# TASK BRIEF
Reproduce exactly the stretch of lines running from the line with "(581, 219) = (701, 417): yellow can -> none" to the end of the entries below.

# DATA PROVIDED
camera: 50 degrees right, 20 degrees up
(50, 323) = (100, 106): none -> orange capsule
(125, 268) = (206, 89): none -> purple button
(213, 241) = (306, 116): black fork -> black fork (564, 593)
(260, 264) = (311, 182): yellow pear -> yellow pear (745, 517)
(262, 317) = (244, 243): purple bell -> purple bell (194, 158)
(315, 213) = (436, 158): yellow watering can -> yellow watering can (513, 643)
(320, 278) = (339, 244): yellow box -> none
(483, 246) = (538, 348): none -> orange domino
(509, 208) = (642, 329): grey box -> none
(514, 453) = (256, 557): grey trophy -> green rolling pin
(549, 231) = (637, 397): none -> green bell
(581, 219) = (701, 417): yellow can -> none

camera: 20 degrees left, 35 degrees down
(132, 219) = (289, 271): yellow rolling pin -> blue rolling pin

# RESULT OF THE TASK
(581, 219) = (701, 417): yellow can -> none

camera: 20 degrees left, 35 degrees down
(132, 219) = (289, 271): yellow rolling pin -> blue rolling pin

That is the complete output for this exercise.